Records from a data collection
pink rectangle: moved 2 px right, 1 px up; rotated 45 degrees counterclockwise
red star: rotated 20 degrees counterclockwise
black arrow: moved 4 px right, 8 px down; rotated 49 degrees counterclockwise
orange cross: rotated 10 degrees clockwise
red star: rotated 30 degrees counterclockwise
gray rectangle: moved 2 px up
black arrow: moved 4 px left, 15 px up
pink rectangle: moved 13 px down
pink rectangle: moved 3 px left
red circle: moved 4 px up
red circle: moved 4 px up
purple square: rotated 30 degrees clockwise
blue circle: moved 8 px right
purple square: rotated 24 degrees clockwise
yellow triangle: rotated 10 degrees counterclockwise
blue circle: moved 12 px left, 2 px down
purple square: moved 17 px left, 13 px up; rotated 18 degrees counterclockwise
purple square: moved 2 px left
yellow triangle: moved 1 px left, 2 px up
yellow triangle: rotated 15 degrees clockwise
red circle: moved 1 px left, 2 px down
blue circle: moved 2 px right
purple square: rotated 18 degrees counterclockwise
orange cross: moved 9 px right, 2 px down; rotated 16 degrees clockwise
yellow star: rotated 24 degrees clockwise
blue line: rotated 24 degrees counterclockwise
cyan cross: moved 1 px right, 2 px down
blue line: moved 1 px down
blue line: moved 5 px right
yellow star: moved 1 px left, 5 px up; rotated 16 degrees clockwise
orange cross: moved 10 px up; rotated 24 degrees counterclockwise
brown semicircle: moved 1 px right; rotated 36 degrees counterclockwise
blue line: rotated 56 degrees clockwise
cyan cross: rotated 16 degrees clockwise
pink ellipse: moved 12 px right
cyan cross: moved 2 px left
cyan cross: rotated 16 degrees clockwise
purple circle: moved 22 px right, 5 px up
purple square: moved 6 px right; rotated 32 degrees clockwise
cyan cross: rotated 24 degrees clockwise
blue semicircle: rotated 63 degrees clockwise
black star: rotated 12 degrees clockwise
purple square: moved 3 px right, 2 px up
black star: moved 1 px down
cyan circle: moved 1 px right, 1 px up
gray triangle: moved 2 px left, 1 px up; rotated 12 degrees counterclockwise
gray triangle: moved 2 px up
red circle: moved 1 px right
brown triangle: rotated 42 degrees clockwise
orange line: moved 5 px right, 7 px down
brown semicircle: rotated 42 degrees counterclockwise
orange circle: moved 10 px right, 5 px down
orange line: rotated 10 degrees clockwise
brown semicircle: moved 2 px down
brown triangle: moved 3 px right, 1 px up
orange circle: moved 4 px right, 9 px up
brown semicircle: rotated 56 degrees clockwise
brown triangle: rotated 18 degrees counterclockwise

— EXERCISE PROMPT —
Rewrite all of the records above as a numbered list, leaving out any blank lines.

— ANSWER —
1. pink rectangle: moved 2 px right, 1 px up; rotated 45 degrees counterclockwise
2. red star: rotated 20 degrees counterclockwise
3. black arrow: moved 4 px right, 8 px down; rotated 49 degrees counterclockwise
4. orange cross: rotated 10 degrees clockwise
5. red star: rotated 30 degrees counterclockwise
6. gray rectangle: moved 2 px up
7. black arrow: moved 4 px left, 15 px up
8. pink rectangle: moved 13 px down
9. pink rectangle: moved 3 px left
10. red circle: moved 4 px up
11. red circle: moved 4 px up
12. purple square: rotated 30 degrees clockwise
13. blue circle: moved 8 px right
14. purple square: rotated 24 degrees clockwise
15. yellow triangle: rotated 10 degrees counterclockwise
16. blue circle: moved 12 px left, 2 px down
17. purple square: moved 17 px left, 13 px up; rotated 18 degrees counterclockwise
18. purple square: moved 2 px left
19. yellow triangle: moved 1 px left, 2 px up
20. yellow triangle: rotated 15 degrees clockwise
21. red circle: moved 1 px left, 2 px down
22. blue circle: moved 2 px right
23. purple square: rotated 18 degrees counterclockwise
24. orange cross: moved 9 px right, 2 px down; rotated 16 degrees clockwise
25. yellow star: rotated 24 degrees clockwise
26. blue line: rotated 24 degrees counterclockwise
27. cyan cross: moved 1 px right, 2 px down
28. blue line: moved 1 px down
29. blue line: moved 5 px right
30. yellow star: moved 1 px left, 5 px up; rotated 16 degrees clockwise
31. orange cross: moved 10 px up; rotated 24 degrees counterclockwise
32. brown semicircle: moved 1 px right; rotated 36 degrees counterclockwise
33. blue line: rotated 56 degrees clockwise
34. cyan cross: rotated 16 degrees clockwise
35. pink ellipse: moved 12 px right
36. cyan cross: moved 2 px left
37. cyan cross: rotated 16 degrees clockwise
38. purple circle: moved 22 px right, 5 px up
39. purple square: moved 6 px right; rotated 32 degrees clockwise
40. cyan cross: rotated 24 degrees clockwise
41. blue semicircle: rotated 63 degrees clockwise
42. black star: rotated 12 degrees clockwise
43. purple square: moved 3 px right, 2 px up
44. black star: moved 1 px down
45. cyan circle: moved 1 px right, 1 px up
46. gray triangle: moved 2 px left, 1 px up; rotated 12 degrees counterclockwise
47. gray triangle: moved 2 px up
48. red circle: moved 1 px right
49. brown triangle: rotated 42 degrees clockwise
50. orange line: moved 5 px right, 7 px down
51. brown semicircle: rotated 42 degrees counterclockwise
52. orange circle: moved 10 px right, 5 px down
53. orange line: rotated 10 degrees clockwise
54. brown semicircle: moved 2 px down
55. brown triangle: moved 3 px right, 1 px up
56. orange circle: moved 4 px right, 9 px up
57. brown semicircle: rotated 56 degrees clockwise
58. brown triangle: rotated 18 degrees counterclockwise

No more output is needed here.